◆ WHAT IS BEING ASKED
Each line that contains "none" needs to be copied from the listing.

◆ DATA FOR PROCESSING
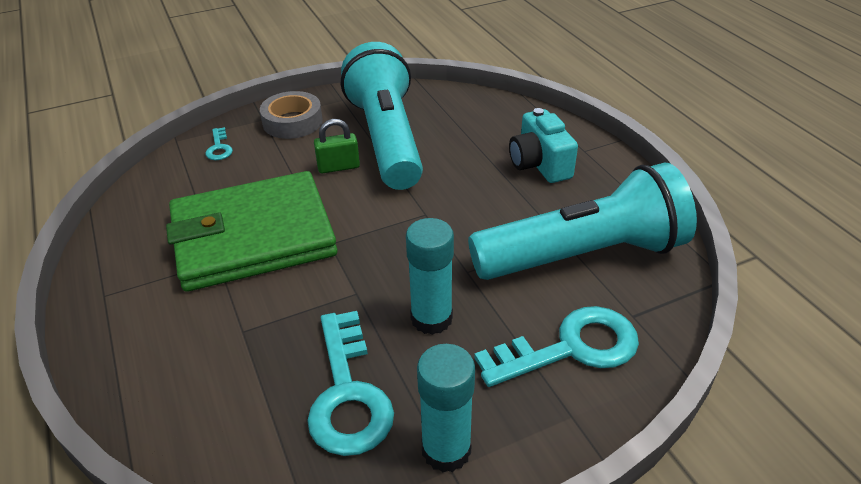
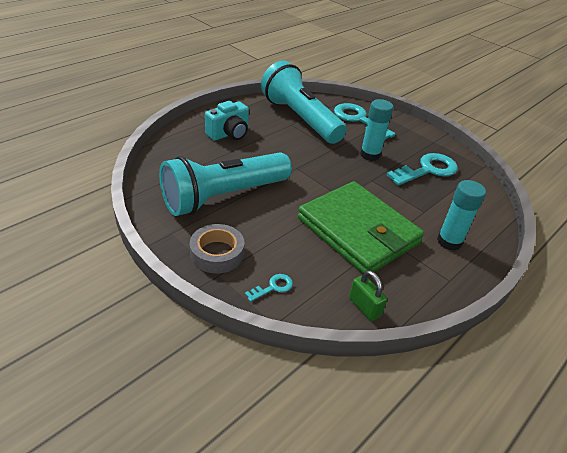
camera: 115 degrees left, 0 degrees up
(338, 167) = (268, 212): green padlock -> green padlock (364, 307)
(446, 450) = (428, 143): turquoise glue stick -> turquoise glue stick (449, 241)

* * *

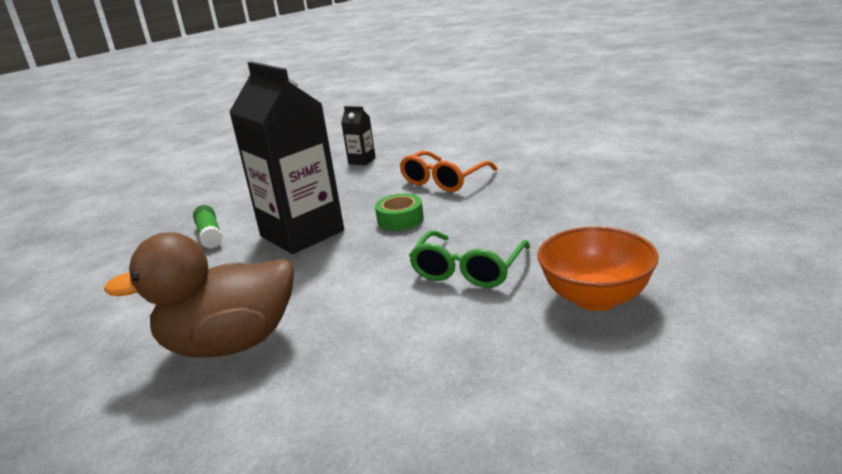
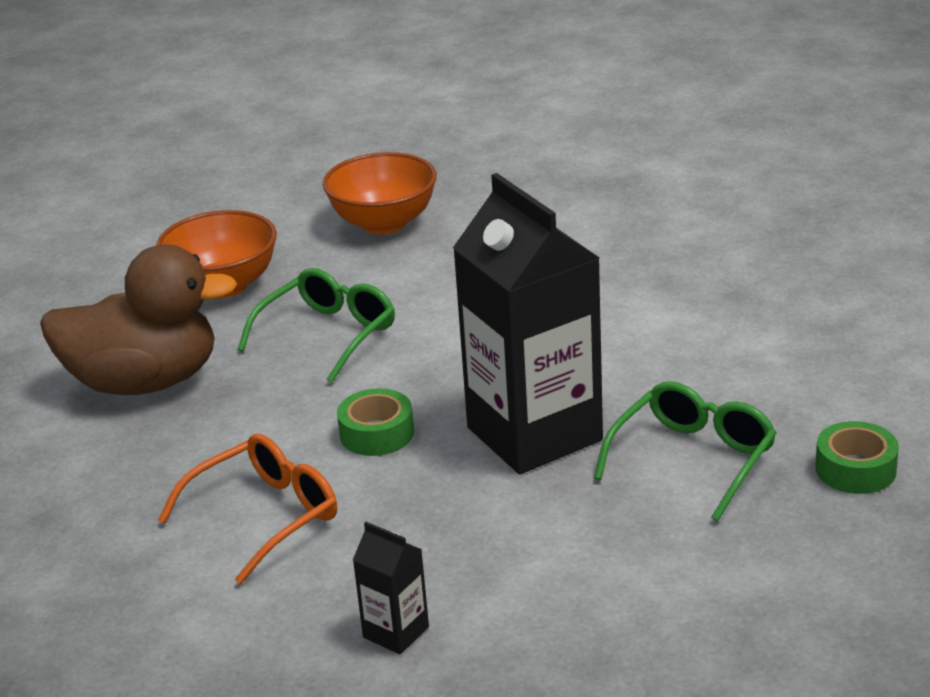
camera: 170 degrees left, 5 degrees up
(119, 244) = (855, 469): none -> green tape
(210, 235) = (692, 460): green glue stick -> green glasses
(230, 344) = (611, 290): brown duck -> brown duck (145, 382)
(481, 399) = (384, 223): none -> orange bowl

◆ THE ANSWER
(119, 244) = (855, 469): none -> green tape
(481, 399) = (384, 223): none -> orange bowl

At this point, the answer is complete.